== Material for this exercise ==
-------
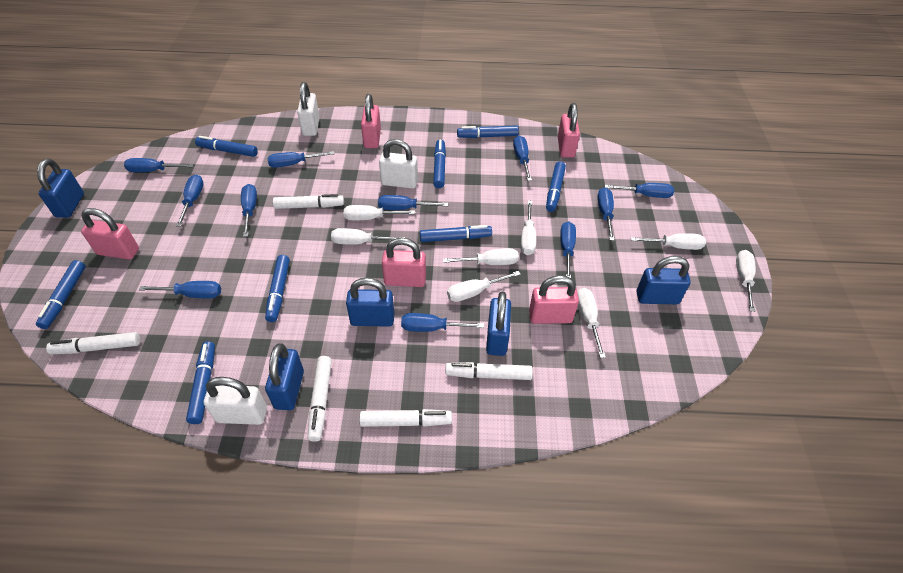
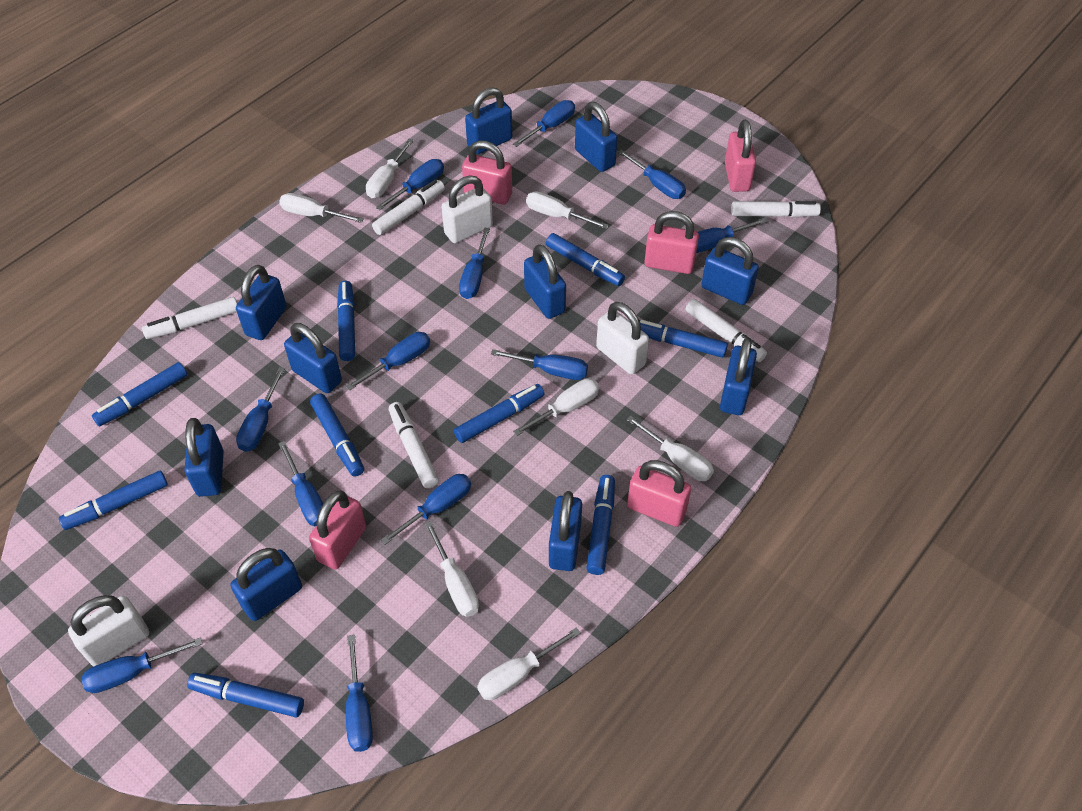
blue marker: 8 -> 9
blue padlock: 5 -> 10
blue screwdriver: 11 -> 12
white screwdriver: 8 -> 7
-------
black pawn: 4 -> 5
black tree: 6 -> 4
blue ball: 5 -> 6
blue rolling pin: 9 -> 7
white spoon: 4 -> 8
-------
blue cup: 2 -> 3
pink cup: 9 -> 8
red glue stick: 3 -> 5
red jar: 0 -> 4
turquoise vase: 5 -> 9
-------
== Task description ==
Everything above from the line containing "blue marker: 8 -> 9" down to the line containing "white screwdriver: 8 -> 7" should be copied exactly, both end lines included, and nothing else.

== Response to this task ==
blue marker: 8 -> 9
blue padlock: 5 -> 10
blue screwdriver: 11 -> 12
white screwdriver: 8 -> 7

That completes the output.